Range to output from the entries below: the line containing "blue round brick I5" through the line containing "white slope A2:C4 level 1 top A -> none". Set it down exactly, ends included, nothing else.

((

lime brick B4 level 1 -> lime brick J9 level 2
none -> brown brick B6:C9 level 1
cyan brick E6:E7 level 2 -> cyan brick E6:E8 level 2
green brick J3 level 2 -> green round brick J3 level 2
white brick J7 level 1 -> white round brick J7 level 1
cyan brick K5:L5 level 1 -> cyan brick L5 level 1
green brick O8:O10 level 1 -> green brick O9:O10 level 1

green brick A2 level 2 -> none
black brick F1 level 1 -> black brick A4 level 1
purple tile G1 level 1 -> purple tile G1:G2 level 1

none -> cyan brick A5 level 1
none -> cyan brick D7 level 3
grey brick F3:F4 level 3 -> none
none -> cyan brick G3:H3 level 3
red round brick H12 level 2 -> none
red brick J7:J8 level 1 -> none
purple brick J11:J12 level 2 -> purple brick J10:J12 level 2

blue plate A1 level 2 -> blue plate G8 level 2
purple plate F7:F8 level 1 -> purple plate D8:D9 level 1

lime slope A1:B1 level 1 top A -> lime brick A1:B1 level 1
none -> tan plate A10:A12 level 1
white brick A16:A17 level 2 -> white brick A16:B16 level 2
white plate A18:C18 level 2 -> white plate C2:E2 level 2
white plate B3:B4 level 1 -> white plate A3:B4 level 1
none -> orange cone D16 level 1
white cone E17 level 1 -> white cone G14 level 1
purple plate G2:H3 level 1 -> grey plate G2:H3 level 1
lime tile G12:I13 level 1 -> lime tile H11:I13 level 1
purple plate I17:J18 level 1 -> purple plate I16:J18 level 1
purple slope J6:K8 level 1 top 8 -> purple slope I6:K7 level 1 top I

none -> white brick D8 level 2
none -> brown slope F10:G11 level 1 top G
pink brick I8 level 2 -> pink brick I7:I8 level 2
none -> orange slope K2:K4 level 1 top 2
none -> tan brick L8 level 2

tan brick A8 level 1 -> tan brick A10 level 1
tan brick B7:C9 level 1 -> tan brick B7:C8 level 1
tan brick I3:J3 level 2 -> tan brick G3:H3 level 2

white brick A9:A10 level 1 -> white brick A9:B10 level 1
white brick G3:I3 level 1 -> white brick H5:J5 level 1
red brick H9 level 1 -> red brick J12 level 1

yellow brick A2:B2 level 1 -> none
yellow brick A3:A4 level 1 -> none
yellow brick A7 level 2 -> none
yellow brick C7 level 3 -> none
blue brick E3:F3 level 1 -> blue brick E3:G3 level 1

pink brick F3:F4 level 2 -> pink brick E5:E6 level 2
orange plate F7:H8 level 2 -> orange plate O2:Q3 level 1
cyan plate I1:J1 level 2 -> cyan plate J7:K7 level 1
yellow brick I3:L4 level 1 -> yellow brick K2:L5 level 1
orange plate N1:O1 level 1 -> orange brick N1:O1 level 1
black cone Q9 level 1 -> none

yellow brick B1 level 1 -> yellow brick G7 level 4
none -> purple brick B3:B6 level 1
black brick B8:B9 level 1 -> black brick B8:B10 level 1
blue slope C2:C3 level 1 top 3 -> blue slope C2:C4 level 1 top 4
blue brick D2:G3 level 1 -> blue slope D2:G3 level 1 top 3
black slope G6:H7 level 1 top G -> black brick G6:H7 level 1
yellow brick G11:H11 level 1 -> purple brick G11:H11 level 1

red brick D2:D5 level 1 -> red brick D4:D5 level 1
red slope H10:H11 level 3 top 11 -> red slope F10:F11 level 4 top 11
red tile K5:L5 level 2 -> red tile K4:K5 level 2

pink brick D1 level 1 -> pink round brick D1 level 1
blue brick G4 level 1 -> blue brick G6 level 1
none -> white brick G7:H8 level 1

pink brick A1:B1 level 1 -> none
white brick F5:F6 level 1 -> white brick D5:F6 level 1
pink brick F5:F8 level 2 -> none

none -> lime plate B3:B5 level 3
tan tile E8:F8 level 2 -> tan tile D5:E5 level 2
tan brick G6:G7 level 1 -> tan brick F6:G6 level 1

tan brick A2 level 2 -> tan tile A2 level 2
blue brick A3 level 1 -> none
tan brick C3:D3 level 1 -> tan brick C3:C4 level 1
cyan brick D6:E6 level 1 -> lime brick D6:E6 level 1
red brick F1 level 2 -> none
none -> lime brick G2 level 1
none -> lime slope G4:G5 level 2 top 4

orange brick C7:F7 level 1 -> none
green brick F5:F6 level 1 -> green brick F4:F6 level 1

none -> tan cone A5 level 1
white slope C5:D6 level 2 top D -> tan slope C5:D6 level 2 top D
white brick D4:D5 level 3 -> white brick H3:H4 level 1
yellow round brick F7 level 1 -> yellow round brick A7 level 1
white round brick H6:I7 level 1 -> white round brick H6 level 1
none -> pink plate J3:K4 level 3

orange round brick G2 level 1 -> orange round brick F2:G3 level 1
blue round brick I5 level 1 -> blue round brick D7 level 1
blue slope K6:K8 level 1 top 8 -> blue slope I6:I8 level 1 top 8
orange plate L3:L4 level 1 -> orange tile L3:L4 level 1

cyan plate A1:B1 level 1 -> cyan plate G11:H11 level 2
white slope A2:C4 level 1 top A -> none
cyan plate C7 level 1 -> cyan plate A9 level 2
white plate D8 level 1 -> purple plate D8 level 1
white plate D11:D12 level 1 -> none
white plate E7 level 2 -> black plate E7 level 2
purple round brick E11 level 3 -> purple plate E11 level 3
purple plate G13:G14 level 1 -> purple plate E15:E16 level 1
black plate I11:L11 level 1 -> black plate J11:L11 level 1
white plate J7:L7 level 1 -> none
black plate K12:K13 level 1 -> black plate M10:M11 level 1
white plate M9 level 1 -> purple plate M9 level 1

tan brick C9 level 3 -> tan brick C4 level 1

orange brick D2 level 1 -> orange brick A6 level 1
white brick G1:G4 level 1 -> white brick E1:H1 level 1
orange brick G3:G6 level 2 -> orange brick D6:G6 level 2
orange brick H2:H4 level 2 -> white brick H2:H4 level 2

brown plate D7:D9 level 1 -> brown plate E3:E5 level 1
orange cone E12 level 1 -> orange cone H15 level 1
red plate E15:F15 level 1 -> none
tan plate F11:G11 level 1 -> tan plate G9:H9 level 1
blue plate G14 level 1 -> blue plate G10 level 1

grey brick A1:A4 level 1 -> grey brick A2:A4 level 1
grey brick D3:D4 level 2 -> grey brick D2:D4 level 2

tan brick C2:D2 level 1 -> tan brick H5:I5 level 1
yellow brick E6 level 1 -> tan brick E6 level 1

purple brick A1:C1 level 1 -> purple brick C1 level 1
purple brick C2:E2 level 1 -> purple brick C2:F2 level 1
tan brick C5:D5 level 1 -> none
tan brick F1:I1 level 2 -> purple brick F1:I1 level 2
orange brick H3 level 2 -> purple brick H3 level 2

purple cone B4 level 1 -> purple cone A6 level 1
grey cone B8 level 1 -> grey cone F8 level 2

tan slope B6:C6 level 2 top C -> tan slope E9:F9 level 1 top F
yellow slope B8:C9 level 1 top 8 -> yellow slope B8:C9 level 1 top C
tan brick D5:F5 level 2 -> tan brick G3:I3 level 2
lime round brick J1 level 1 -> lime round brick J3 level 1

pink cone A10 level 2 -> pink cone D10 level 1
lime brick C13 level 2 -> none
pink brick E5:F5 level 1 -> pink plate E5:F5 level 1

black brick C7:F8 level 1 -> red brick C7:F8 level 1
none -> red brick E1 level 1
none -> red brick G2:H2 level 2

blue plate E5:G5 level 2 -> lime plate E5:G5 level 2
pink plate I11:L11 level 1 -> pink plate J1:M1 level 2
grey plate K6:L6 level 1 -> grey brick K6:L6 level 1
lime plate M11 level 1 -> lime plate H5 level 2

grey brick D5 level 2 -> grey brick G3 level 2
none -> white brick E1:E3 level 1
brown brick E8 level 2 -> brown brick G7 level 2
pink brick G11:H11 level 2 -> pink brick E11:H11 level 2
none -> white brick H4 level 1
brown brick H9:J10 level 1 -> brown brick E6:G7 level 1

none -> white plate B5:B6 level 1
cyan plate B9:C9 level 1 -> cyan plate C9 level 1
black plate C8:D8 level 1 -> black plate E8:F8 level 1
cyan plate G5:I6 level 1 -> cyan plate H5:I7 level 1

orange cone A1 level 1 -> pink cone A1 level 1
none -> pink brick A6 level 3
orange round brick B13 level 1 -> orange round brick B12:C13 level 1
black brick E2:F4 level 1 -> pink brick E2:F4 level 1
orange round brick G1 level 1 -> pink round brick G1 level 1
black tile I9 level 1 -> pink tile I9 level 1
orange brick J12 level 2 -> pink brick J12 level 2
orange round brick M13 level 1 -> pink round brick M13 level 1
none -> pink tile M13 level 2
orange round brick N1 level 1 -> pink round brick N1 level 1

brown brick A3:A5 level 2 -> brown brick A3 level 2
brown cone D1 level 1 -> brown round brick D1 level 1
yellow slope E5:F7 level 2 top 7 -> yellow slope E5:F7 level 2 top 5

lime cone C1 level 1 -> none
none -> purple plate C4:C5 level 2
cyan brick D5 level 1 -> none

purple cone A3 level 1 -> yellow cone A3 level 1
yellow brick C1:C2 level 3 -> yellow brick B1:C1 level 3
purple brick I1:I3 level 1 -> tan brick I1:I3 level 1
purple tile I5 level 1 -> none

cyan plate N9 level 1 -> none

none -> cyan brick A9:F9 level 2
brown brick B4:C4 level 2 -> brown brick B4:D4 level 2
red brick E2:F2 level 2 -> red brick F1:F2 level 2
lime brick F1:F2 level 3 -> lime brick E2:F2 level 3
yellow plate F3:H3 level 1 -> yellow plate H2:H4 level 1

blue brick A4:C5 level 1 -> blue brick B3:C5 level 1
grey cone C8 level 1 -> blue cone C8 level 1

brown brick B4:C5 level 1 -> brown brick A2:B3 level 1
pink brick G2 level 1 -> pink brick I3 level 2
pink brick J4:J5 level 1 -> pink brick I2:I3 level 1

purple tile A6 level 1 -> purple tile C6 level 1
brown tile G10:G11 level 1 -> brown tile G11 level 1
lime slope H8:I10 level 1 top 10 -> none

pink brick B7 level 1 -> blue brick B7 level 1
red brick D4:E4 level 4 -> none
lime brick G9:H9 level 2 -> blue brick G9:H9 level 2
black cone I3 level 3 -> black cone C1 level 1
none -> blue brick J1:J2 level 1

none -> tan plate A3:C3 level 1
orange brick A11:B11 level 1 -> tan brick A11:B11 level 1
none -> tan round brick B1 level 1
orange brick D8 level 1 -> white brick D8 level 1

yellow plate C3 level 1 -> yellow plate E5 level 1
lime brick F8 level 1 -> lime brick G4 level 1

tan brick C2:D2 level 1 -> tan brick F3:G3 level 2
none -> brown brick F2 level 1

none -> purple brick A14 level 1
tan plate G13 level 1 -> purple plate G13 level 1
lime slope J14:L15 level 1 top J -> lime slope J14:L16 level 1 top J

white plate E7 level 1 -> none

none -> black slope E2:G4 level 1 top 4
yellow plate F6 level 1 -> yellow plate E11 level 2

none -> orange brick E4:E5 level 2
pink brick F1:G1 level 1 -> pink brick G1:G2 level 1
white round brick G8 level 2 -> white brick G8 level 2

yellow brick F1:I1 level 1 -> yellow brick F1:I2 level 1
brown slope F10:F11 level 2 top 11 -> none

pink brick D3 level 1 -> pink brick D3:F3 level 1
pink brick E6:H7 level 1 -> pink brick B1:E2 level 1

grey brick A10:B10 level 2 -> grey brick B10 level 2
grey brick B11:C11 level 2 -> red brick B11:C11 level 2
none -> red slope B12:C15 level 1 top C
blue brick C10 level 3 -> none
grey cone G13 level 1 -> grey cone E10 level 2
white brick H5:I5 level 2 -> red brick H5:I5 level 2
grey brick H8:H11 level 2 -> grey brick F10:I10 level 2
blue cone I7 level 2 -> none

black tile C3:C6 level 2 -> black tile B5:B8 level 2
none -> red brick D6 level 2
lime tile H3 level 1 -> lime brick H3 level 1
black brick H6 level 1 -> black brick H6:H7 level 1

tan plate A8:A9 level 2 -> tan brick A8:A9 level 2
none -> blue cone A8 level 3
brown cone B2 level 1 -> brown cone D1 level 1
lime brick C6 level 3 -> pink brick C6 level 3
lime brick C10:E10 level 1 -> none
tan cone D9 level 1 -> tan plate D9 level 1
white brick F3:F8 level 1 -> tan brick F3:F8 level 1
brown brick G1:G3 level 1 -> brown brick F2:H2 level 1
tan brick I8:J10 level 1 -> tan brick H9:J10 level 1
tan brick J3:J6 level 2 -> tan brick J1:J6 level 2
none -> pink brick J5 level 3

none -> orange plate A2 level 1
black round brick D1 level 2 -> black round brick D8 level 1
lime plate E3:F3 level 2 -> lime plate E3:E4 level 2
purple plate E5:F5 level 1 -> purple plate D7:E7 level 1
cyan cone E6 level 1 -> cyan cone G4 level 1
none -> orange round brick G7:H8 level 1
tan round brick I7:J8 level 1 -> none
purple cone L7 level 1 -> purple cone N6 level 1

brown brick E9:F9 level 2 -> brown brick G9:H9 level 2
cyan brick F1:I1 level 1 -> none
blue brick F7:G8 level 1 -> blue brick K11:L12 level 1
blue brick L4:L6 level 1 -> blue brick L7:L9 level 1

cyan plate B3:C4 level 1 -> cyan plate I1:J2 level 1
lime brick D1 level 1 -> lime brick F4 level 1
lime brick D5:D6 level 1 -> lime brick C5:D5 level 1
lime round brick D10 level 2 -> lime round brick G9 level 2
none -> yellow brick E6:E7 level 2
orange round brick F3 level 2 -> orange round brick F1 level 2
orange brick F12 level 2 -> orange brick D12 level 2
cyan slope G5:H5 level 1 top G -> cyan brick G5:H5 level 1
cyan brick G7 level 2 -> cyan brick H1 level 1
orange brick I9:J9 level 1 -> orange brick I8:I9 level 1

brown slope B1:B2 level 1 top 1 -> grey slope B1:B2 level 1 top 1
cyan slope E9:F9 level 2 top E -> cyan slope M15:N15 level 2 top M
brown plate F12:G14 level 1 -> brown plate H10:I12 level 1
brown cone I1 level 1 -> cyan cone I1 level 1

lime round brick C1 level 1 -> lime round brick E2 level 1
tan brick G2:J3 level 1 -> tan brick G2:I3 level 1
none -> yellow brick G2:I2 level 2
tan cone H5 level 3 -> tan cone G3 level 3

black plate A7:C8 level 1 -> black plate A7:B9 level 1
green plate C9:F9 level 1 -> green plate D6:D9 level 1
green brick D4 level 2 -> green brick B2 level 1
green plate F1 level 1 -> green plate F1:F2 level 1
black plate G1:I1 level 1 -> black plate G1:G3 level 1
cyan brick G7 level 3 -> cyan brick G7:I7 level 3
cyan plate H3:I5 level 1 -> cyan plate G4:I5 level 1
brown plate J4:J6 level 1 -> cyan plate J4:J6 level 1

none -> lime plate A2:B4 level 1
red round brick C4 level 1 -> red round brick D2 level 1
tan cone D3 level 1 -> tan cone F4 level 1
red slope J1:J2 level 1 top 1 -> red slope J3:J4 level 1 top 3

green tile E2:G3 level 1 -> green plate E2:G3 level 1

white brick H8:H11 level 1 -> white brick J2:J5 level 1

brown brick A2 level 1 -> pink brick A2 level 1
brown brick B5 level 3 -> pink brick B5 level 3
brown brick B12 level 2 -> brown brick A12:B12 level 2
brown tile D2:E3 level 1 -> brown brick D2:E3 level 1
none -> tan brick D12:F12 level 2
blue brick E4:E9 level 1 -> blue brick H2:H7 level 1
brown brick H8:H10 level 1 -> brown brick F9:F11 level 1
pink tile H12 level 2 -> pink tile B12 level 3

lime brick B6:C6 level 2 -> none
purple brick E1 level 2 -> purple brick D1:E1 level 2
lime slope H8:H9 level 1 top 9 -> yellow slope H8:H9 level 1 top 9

))

--- Solution for this problem ---
blue round brick I5 level 1 -> blue round brick D7 level 1
blue slope K6:K8 level 1 top 8 -> blue slope I6:I8 level 1 top 8
orange plate L3:L4 level 1 -> orange tile L3:L4 level 1

cyan plate A1:B1 level 1 -> cyan plate G11:H11 level 2
white slope A2:C4 level 1 top A -> none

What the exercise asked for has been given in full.